Transcribe all of the entries below exactly. Leave out the pictures.

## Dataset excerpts
----------

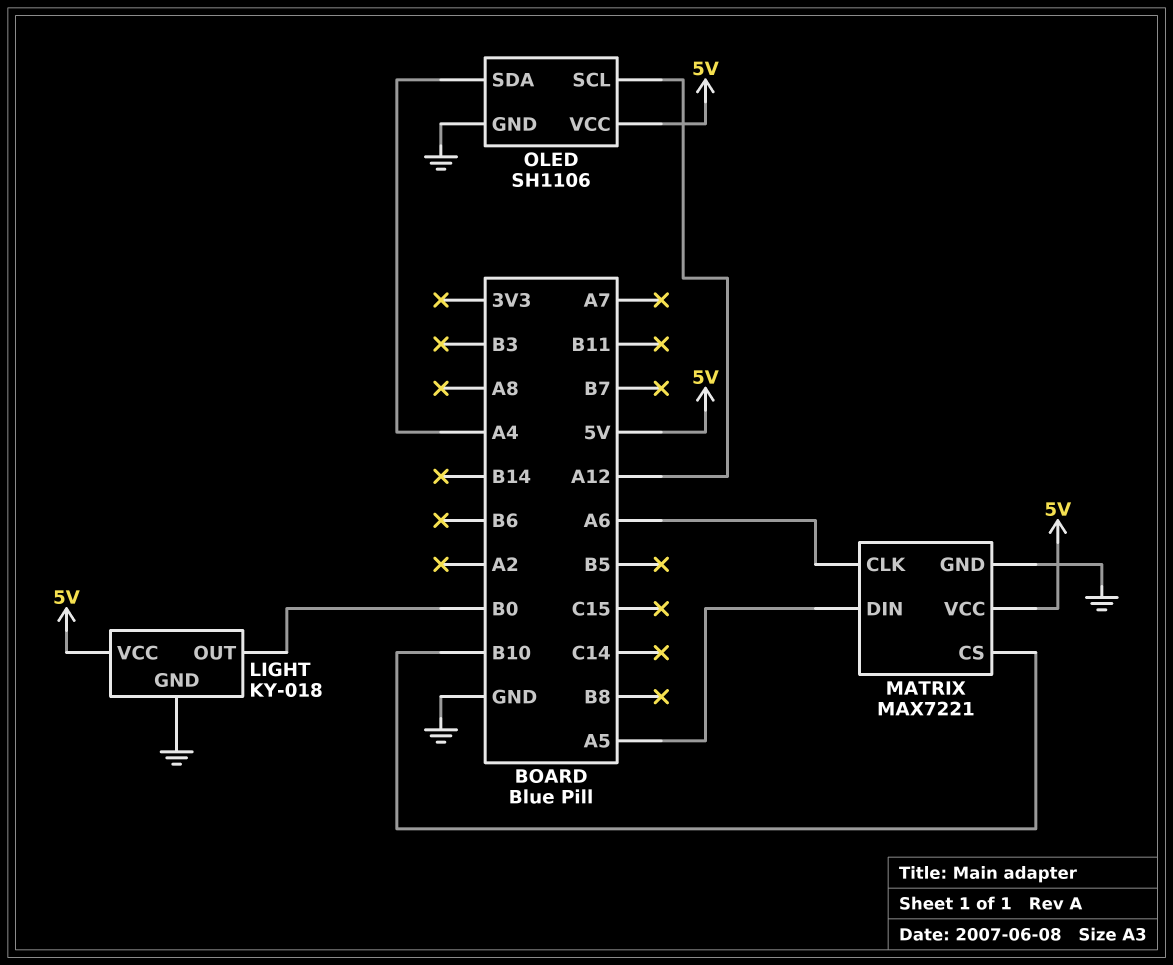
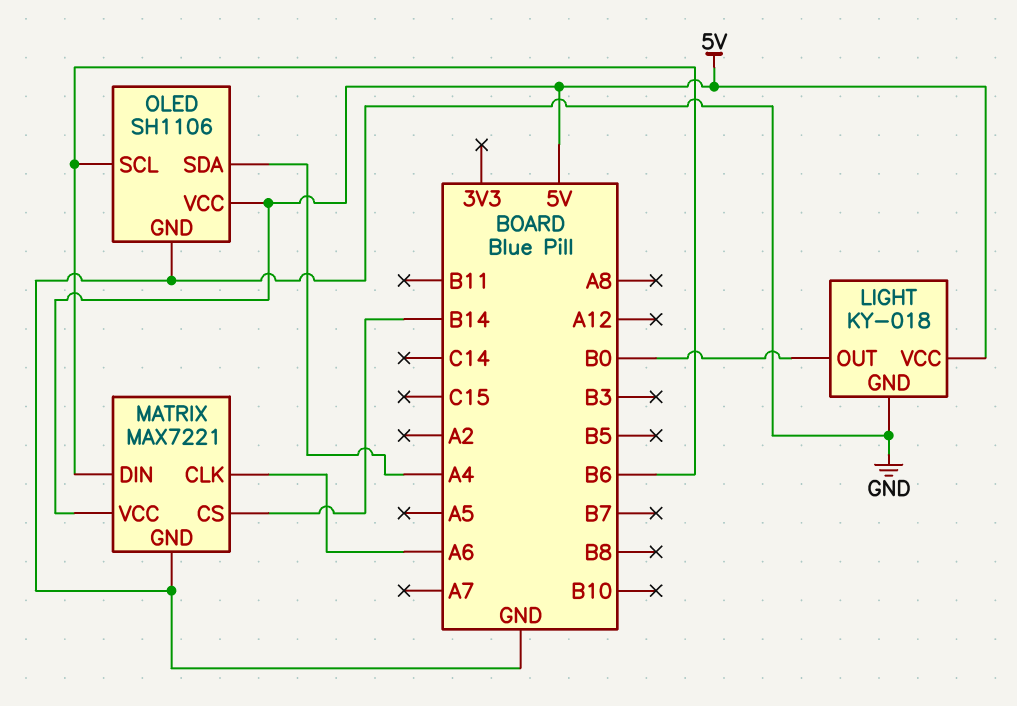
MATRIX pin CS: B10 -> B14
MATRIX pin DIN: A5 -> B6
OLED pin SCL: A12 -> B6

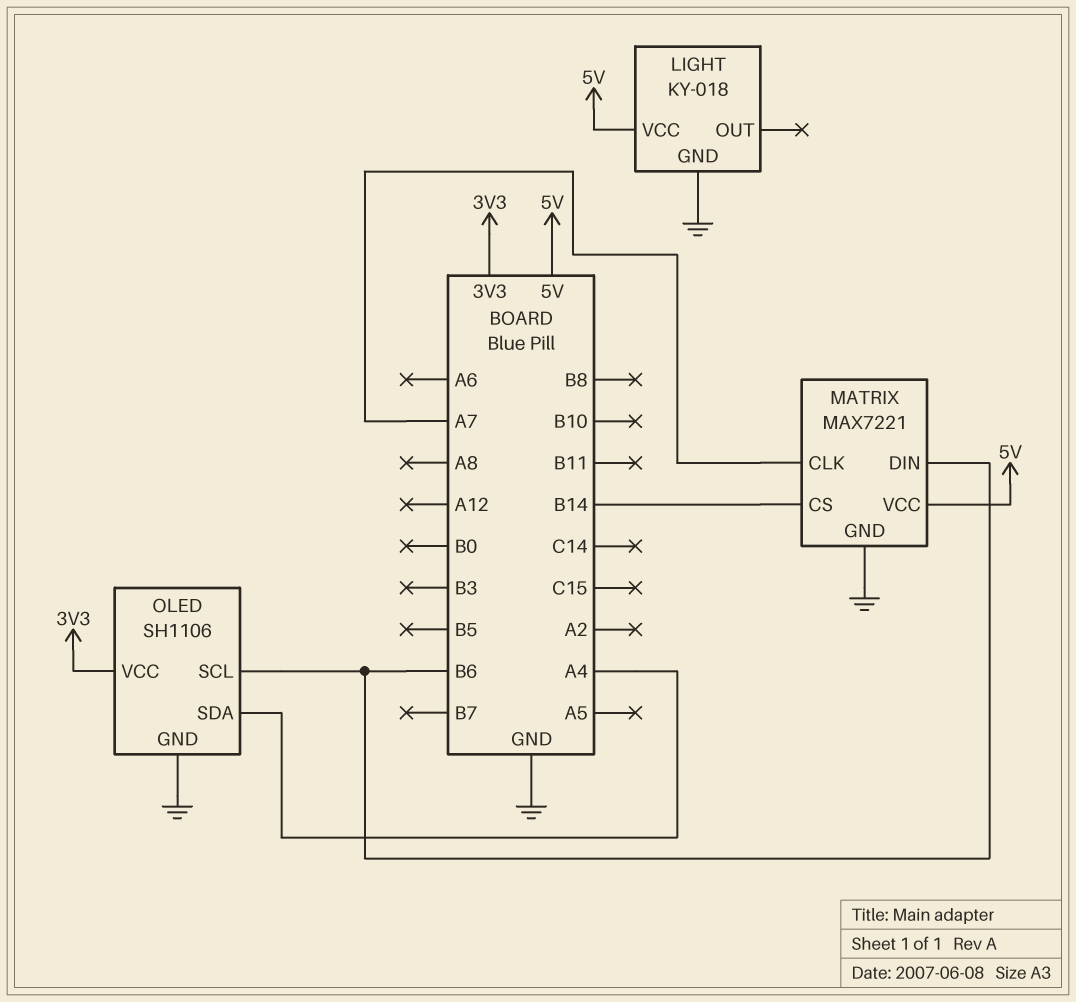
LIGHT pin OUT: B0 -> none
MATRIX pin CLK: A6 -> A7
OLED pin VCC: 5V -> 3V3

----------

## RESPONSE
MATRIX pin CS: B10 -> B14
MATRIX pin DIN: A5 -> B6
OLED pin SCL: A12 -> B6

LIGHT pin OUT: B0 -> none
MATRIX pin CLK: A6 -> A7
OLED pin VCC: 5V -> 3V3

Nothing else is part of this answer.